* [What to work on]
Return the line containing "white camera [402,269,453,312]" and every line after it through the end of the entries below, with no other lines.

* [Input data]
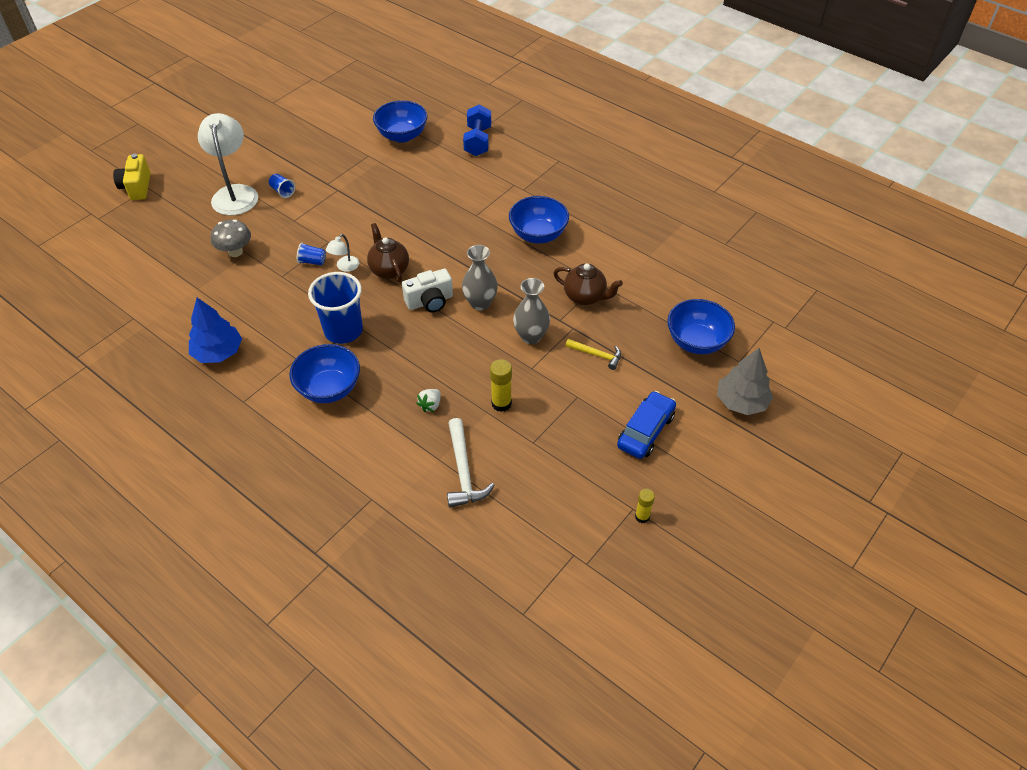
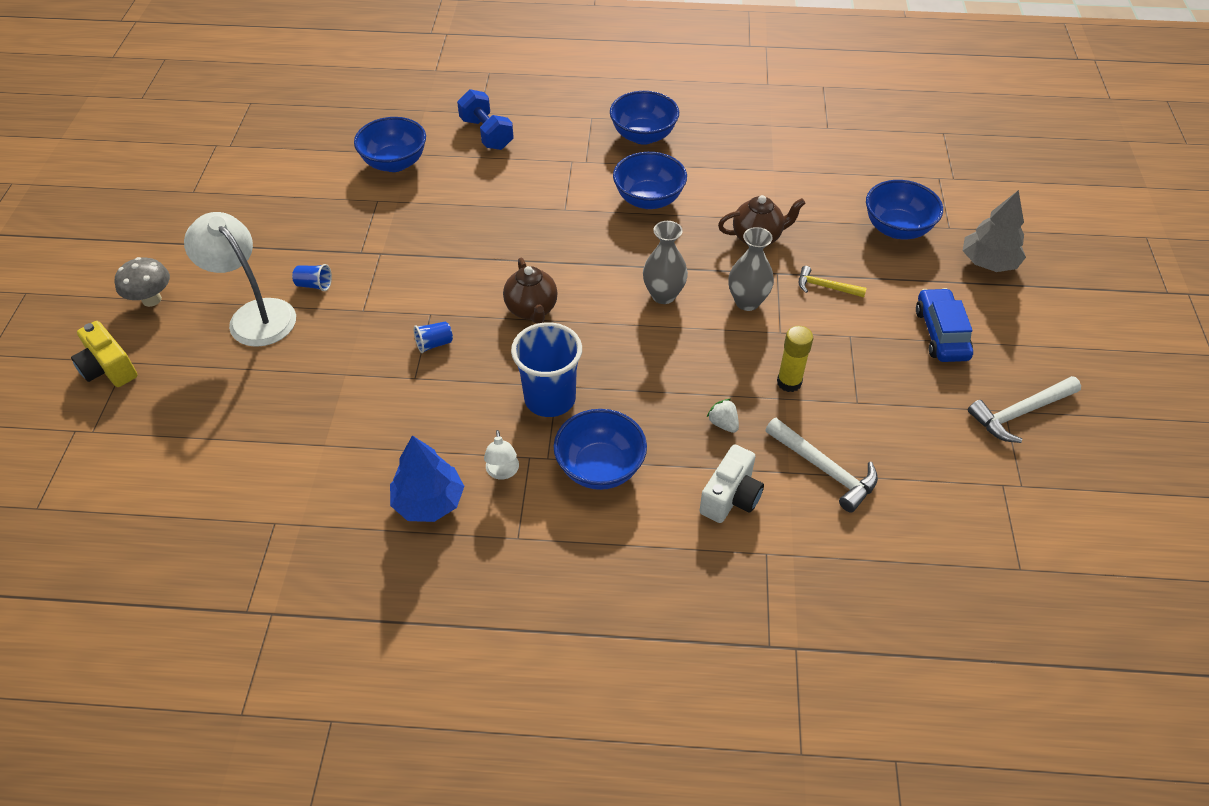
camera: 35 degrees left, 0 degrees up
grey mushroom [211,219,251,257] -> grey mushroom moved to [115,257,170,307]
white lamp [326,234,359,272] -> white lamp moved to [484,430,519,480]
brown teapot [367,223,409,282] -> brown teapot turned 135 degrees counterclockwise [503,257,558,324]
white camera [402,269,453,312] -> white camera moved to [699,445,764,523]
white strawberry [416,389,441,412] -> white strawberry turned 150 degrees clockwise [707,399,739,433]
yellow hammer [565,339,621,370] -> yellow hammer turned 150 degrees counterclockwise [799,266,867,297]
yellow glue stick [635,489,655,523] -> white hammer [968,376,1081,443]
none -> blue bowl [610,91,679,145]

* [Response area]
white camera [402,269,453,312] -> white camera moved to [699,445,764,523]
white strawberry [416,389,441,412] -> white strawberry turned 150 degrees clockwise [707,399,739,433]
yellow hammer [565,339,621,370] -> yellow hammer turned 150 degrees counterclockwise [799,266,867,297]
yellow glue stick [635,489,655,523] -> white hammer [968,376,1081,443]
none -> blue bowl [610,91,679,145]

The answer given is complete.